Exercise: Print only what runs from the line that includes "U17: OR 74LS32" to the end of the listing, word for word, and do not include any pictures.

Extracted information:
━━━━

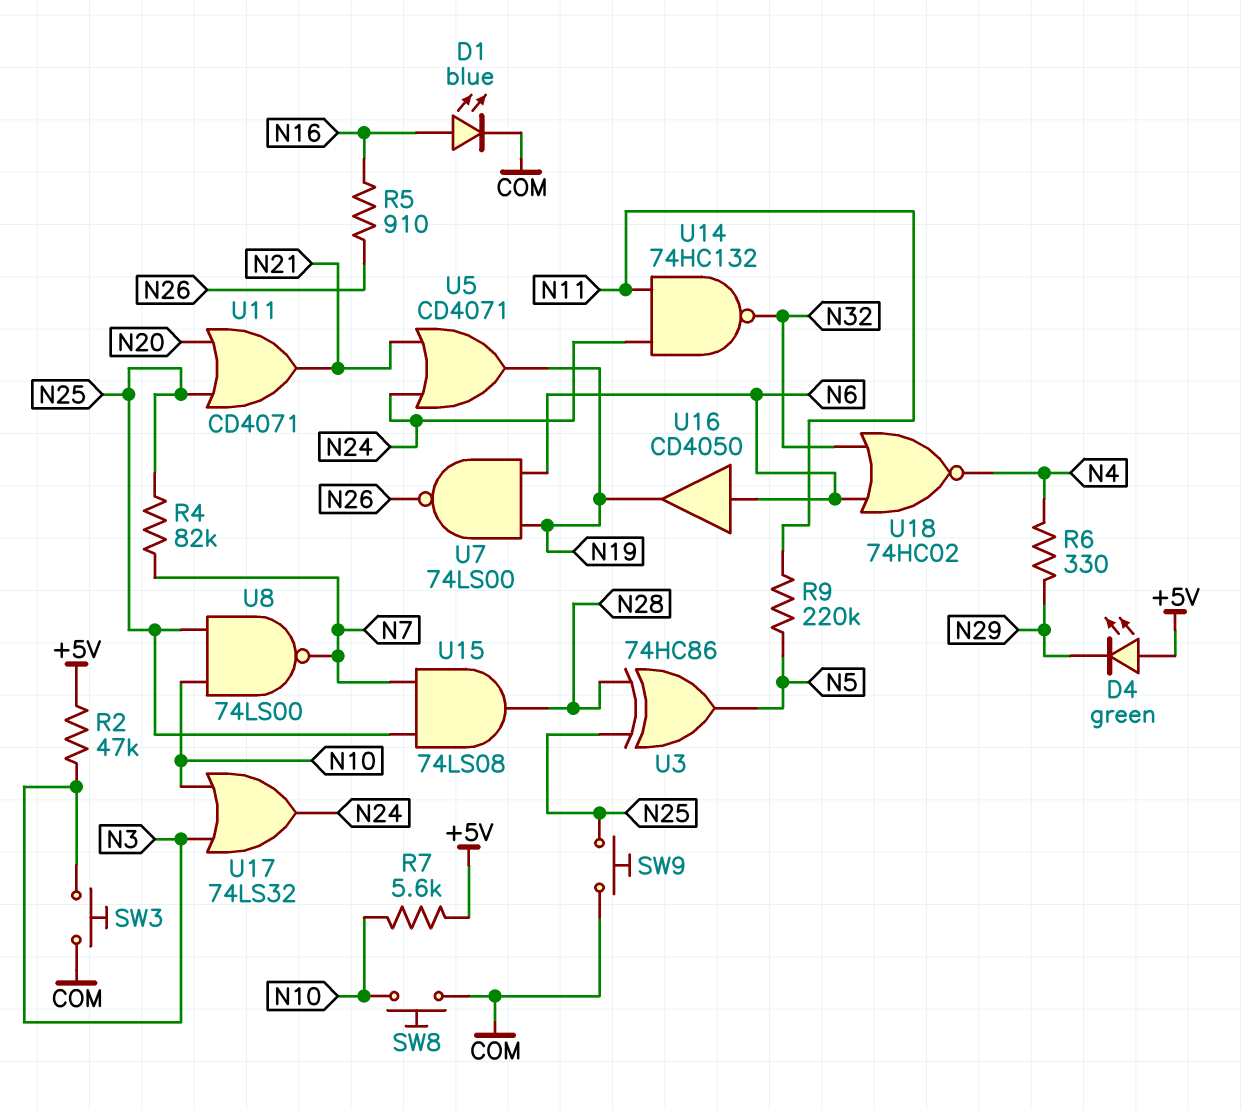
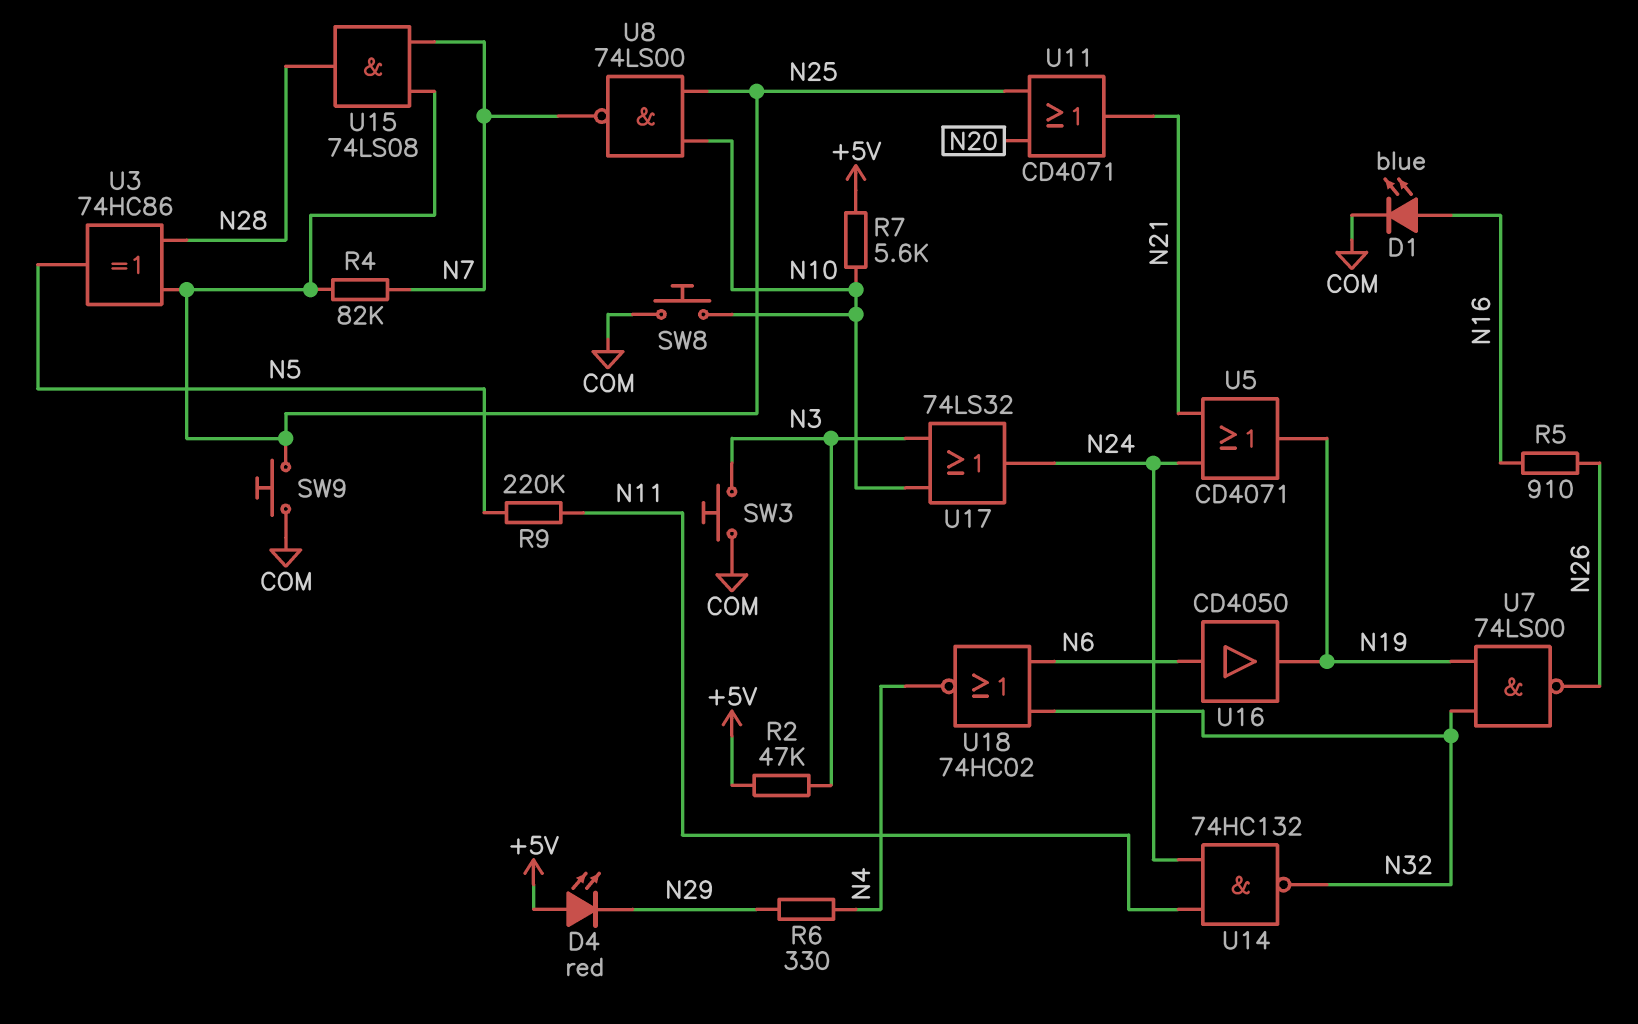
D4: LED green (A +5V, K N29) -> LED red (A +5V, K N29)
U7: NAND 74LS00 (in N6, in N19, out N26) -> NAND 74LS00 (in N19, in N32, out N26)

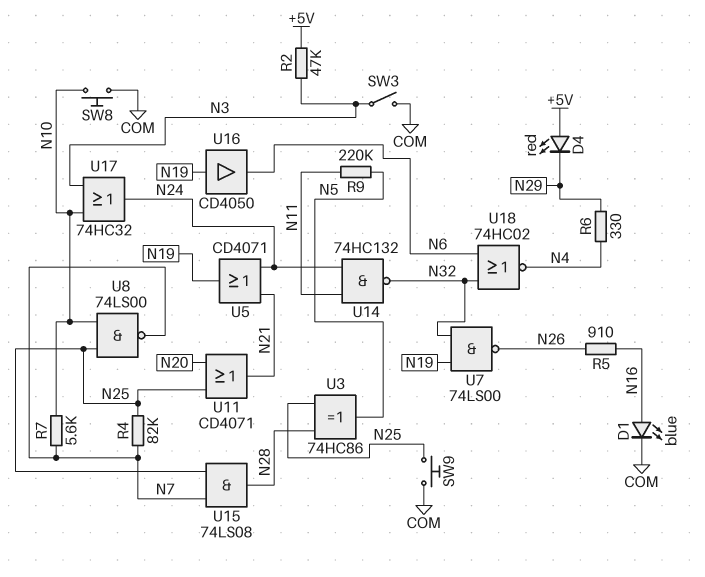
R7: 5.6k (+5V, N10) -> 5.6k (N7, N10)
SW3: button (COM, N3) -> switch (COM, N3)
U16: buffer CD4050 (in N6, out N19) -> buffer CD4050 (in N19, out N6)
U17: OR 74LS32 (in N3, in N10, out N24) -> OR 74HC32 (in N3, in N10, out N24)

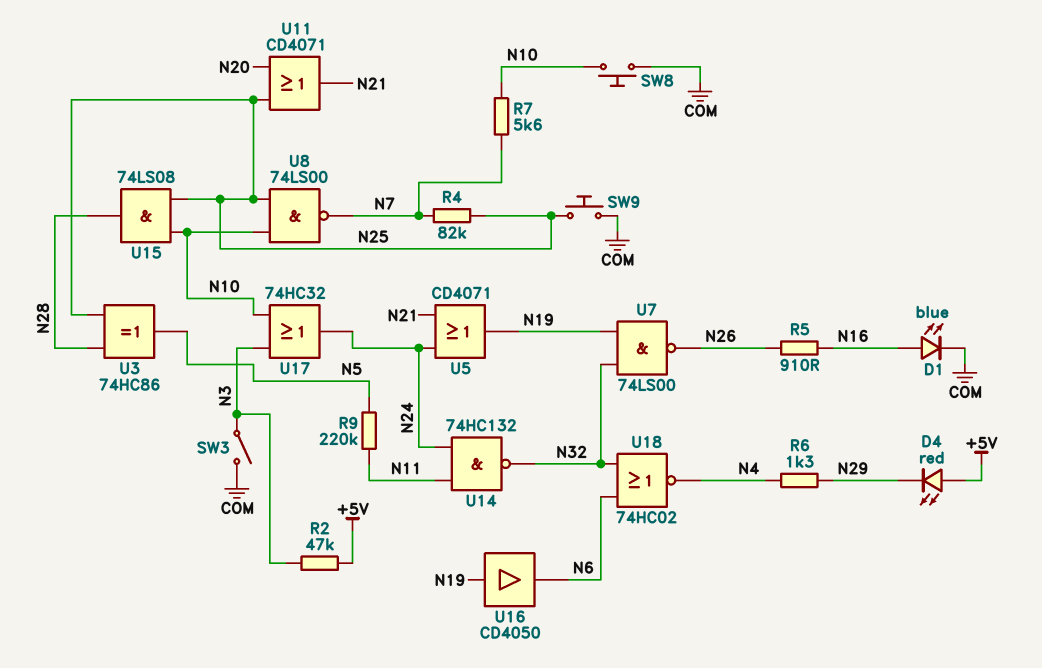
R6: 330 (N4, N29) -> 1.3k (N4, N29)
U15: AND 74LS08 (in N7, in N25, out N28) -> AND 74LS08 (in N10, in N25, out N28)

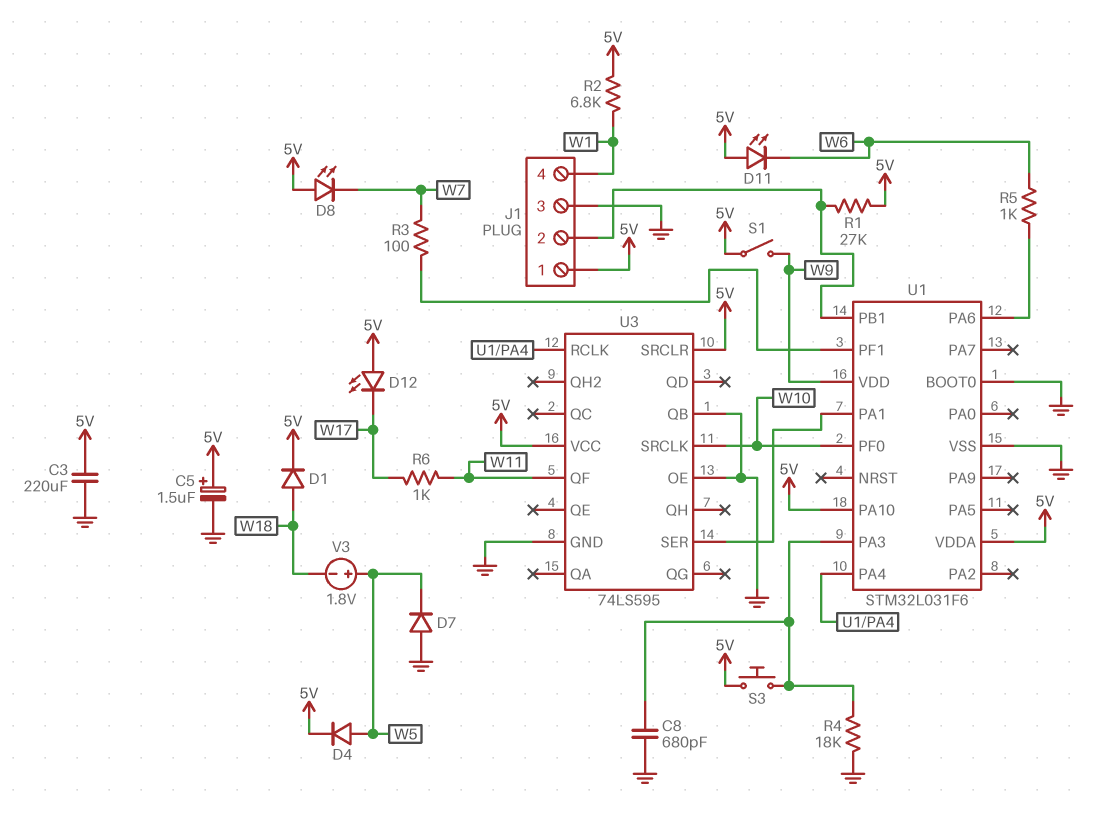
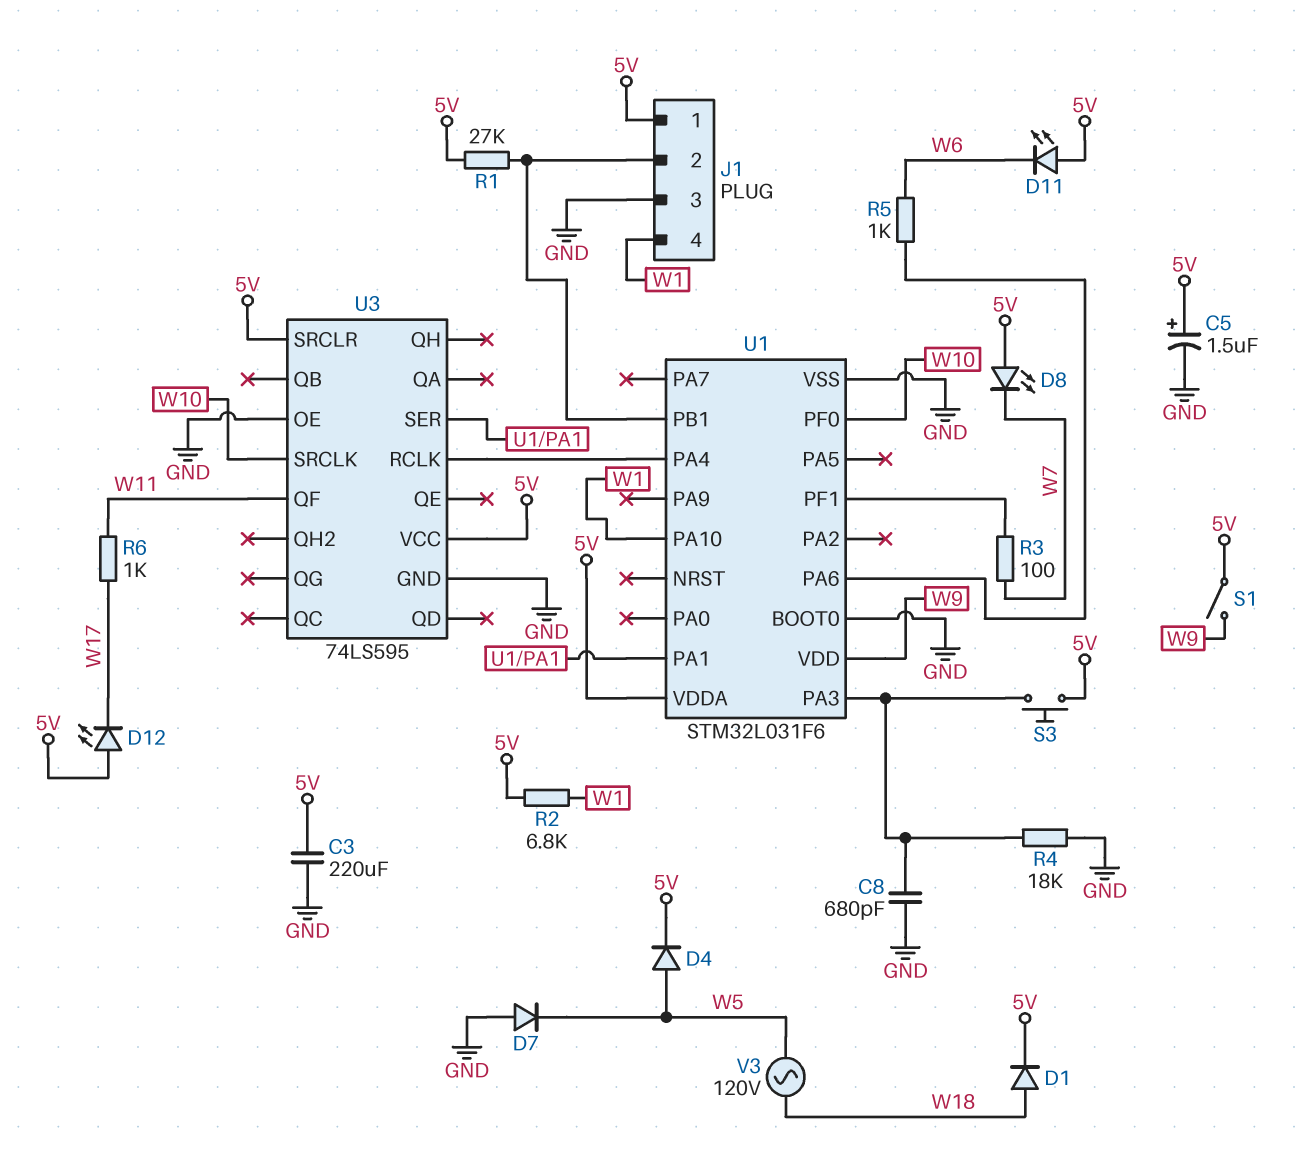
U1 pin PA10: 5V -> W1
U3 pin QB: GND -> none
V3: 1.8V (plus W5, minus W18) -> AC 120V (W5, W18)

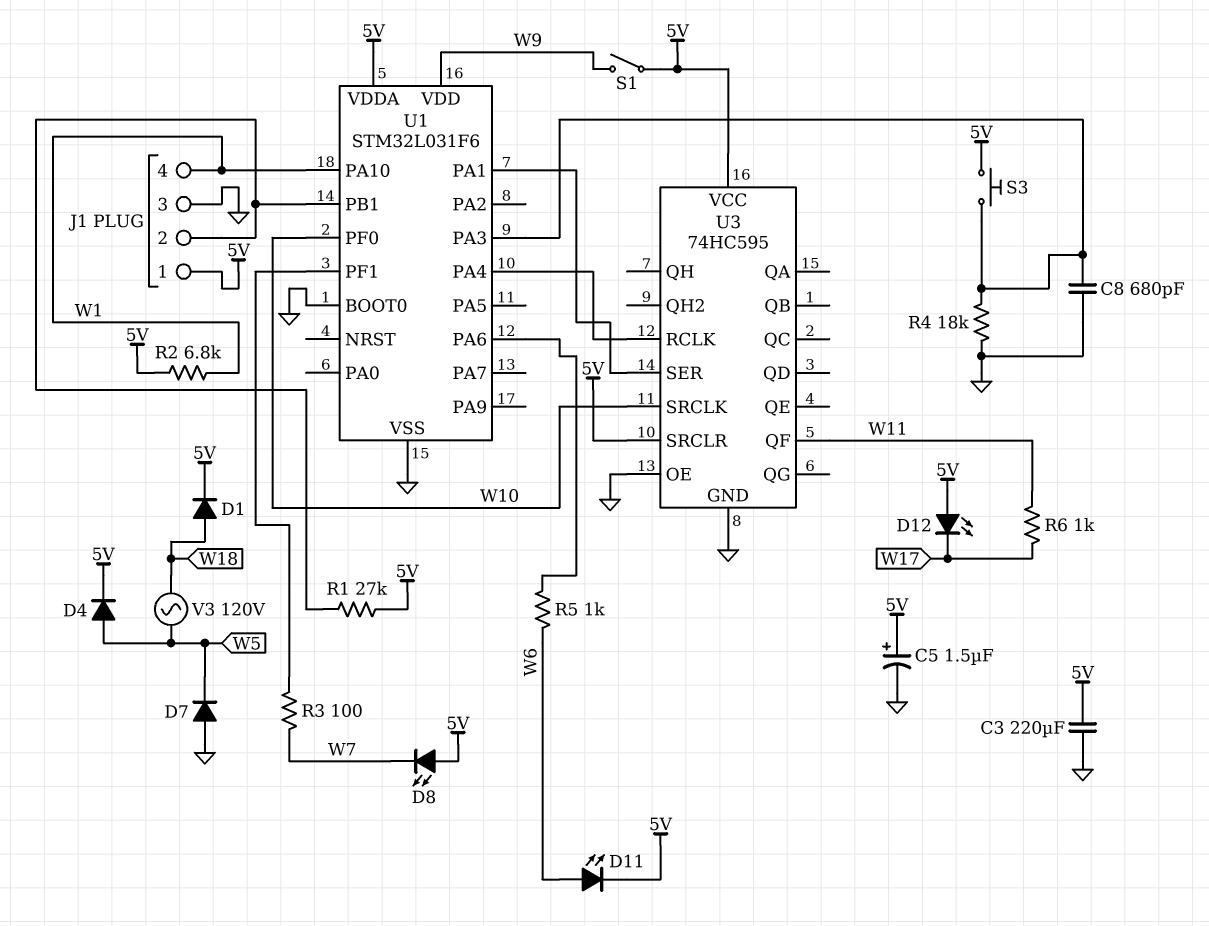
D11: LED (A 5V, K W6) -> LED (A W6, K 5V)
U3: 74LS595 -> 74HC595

━━━━

Exercise answer:
U17: OR 74LS32 (in N3, in N10, out N24) -> OR 74HC32 (in N3, in N10, out N24)

R6: 330 (N4, N29) -> 1.3k (N4, N29)
U15: AND 74LS08 (in N7, in N25, out N28) -> AND 74LS08 (in N10, in N25, out N28)

U1 pin PA10: 5V -> W1
U3 pin QB: GND -> none
V3: 1.8V (plus W5, minus W18) -> AC 120V (W5, W18)

D11: LED (A 5V, K W6) -> LED (A W6, K 5V)
U3: 74LS595 -> 74HC595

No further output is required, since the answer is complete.